→ **Your goal**
Repeat the lines from the line with "building: none -> [37,141,155,320]" to the line with "building: none -> [220,76,338,215]" in the listing below, keeping both end lines and adding nothing.

"""

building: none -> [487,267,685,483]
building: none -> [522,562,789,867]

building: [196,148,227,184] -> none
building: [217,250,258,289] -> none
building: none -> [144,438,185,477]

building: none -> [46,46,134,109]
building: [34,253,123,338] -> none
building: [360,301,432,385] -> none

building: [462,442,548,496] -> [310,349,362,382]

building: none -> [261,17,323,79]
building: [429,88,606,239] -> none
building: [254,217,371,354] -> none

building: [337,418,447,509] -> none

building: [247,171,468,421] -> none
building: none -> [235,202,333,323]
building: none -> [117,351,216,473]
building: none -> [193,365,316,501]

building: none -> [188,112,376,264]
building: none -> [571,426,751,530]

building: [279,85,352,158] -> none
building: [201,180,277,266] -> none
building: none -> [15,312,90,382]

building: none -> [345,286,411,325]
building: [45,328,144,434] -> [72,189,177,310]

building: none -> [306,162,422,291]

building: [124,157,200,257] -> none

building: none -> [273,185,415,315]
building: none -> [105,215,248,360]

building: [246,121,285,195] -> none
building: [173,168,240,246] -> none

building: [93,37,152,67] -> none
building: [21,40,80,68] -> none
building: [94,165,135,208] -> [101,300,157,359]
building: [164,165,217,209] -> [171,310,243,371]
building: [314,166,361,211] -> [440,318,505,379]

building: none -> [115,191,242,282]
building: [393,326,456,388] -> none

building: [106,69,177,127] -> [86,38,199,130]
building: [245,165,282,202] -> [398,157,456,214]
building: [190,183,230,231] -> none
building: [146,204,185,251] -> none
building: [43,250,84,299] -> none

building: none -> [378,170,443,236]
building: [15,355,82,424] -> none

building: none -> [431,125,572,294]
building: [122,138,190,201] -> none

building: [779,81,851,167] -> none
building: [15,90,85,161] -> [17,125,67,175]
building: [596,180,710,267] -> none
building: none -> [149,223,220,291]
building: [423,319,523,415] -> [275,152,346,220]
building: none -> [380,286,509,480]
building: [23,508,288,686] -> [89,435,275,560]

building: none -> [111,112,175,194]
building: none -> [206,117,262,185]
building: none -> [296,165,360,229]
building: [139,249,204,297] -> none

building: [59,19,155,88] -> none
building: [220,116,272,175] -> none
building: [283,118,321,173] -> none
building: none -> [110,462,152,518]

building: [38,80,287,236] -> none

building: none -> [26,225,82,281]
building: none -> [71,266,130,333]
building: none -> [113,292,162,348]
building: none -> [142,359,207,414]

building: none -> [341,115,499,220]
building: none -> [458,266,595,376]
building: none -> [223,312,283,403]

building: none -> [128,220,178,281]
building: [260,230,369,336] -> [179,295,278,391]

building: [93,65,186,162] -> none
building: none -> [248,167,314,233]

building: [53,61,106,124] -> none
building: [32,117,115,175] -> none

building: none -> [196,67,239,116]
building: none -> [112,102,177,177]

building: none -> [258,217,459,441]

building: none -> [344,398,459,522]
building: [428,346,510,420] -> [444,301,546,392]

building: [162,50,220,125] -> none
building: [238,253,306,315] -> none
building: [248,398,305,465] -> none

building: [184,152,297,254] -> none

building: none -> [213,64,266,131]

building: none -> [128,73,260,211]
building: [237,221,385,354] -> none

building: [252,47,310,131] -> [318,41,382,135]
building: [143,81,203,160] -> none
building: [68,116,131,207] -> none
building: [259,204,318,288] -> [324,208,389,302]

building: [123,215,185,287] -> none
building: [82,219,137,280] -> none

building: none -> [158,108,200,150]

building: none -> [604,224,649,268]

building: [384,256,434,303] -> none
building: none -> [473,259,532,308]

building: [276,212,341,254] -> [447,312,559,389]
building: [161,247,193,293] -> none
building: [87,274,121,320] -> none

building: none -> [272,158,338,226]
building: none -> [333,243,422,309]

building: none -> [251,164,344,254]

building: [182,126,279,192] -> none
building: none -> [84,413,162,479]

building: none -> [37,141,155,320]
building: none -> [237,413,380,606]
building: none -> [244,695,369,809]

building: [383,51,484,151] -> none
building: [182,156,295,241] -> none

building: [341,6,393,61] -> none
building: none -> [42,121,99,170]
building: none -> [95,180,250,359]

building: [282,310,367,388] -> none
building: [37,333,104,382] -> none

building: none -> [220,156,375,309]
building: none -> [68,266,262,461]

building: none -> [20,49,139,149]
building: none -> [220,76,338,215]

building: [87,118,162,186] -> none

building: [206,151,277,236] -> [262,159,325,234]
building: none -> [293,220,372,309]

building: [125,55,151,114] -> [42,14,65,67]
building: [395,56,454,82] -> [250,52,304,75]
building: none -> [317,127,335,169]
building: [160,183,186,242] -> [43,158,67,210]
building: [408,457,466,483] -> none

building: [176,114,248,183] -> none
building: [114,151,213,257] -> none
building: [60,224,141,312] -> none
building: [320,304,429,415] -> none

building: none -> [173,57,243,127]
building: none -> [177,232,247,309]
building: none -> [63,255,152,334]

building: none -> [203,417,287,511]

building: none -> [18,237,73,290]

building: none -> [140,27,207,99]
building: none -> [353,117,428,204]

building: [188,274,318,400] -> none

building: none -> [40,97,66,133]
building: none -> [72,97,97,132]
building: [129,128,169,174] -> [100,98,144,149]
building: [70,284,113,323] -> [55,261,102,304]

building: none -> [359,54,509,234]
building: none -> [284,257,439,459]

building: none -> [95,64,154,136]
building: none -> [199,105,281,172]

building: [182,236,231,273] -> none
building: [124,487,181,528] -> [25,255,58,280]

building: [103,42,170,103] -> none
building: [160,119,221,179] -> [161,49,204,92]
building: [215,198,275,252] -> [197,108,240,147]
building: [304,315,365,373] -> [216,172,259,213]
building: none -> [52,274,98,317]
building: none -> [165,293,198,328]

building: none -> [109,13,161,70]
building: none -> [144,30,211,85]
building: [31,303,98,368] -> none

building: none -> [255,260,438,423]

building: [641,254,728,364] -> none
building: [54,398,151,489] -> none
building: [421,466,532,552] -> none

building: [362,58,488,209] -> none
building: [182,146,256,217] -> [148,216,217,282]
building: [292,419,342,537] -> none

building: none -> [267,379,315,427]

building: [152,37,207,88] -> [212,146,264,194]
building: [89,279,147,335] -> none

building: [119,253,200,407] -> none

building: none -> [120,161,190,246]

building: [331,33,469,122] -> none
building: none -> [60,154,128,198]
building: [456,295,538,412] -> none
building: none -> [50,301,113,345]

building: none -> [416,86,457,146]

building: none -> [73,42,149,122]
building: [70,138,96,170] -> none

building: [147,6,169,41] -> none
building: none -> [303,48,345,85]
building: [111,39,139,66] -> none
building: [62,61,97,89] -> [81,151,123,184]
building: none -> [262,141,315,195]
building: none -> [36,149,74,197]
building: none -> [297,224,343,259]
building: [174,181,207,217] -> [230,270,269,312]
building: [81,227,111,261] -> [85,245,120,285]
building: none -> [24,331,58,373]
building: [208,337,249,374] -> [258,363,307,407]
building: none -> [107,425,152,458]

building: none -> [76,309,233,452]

"""

→ **Task result**
building: none -> [37,141,155,320]
building: none -> [237,413,380,606]
building: none -> [244,695,369,809]

building: [383,51,484,151] -> none
building: [182,156,295,241] -> none

building: [341,6,393,61] -> none
building: none -> [42,121,99,170]
building: none -> [95,180,250,359]

building: [282,310,367,388] -> none
building: [37,333,104,382] -> none

building: none -> [220,156,375,309]
building: none -> [68,266,262,461]

building: none -> [20,49,139,149]
building: none -> [220,76,338,215]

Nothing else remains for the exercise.